## PROBLEM TO WORK ON:
When you transcribe the records that follow, reproduce each line exactly as given.

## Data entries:
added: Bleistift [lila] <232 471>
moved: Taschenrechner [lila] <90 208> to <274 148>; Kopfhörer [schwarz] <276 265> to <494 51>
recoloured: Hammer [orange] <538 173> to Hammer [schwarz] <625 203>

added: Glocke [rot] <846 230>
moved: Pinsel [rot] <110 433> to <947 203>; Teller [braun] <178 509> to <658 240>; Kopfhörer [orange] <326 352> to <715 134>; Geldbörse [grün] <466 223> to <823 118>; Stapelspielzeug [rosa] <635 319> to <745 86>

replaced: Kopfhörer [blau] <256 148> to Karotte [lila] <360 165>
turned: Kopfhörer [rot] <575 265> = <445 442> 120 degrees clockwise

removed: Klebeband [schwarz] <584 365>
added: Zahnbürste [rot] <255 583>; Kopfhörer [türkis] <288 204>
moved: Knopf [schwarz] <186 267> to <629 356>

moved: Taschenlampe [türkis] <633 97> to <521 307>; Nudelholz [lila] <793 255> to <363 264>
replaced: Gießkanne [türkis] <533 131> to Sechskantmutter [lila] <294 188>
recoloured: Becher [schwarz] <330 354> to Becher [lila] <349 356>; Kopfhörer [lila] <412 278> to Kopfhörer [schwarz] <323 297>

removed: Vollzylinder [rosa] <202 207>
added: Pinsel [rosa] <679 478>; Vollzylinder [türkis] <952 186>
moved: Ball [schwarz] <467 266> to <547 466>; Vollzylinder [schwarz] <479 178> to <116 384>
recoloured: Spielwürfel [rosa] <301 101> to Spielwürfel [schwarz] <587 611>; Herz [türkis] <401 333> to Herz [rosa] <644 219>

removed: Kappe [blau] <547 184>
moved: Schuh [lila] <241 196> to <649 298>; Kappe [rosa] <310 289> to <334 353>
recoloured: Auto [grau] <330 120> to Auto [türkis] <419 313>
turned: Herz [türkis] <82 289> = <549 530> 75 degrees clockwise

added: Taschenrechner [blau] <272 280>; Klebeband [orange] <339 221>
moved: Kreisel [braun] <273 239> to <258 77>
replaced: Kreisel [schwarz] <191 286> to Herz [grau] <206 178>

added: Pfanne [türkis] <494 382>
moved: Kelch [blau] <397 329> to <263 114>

## SOLUTION:
added: Bleistift [lila] <232 471>
moved: Taschenrechner [lila] <90 208> to <274 148>; Kopfhörer [schwarz] <276 265> to <494 51>
recoloured: Hammer [orange] <538 173> to Hammer [schwarz] <625 203>

added: Glocke [rot] <846 230>
moved: Pinsel [rot] <110 433> to <947 203>; Teller [braun] <178 509> to <658 240>; Kopfhörer [orange] <326 352> to <715 134>; Geldbörse [grün] <466 223> to <823 118>; Stapelspielzeug [rosa] <635 319> to <745 86>

replaced: Kopfhörer [blau] <256 148> to Karotte [lila] <360 165>
turned: Kopfhörer [rot] <575 265> = <445 442> 120 degrees clockwise

removed: Klebeband [schwarz] <584 365>
added: Zahnbürste [rot] <255 583>; Kopfhörer [türkis] <288 204>
moved: Knopf [schwarz] <186 267> to <629 356>

moved: Taschenlampe [türkis] <633 97> to <521 307>; Nudelholz [lila] <793 255> to <363 264>
replaced: Gießkanne [türkis] <533 131> to Sechskantmutter [lila] <294 188>
recoloured: Becher [schwarz] <330 354> to Becher [lila] <349 356>; Kopfhörer [lila] <412 278> to Kopfhörer [schwarz] <323 297>

removed: Vollzylinder [rosa] <202 207>
added: Pinsel [rosa] <679 478>; Vollzylinder [türkis] <952 186>
moved: Ball [schwarz] <467 266> to <547 466>; Vollzylinder [schwarz] <479 178> to <116 384>
recoloured: Spielwürfel [rosa] <301 101> to Spielwürfel [schwarz] <587 611>; Herz [türkis] <401 333> to Herz [rosa] <644 219>

removed: Kappe [blau] <547 184>
moved: Schuh [lila] <241 196> to <649 298>; Kappe [rosa] <310 289> to <334 353>
recoloured: Auto [grau] <330 120> to Auto [türkis] <419 313>
turned: Herz [türkis] <82 289> = <549 530> 75 degrees clockwise

added: Taschenrechner [blau] <272 280>; Klebeband [orange] <339 221>
moved: Kreisel [braun] <273 239> to <258 77>
replaced: Kreisel [schwarz] <191 286> to Herz [grau] <206 178>

added: Pfanne [türkis] <494 382>
moved: Kelch [blau] <397 329> to <263 114>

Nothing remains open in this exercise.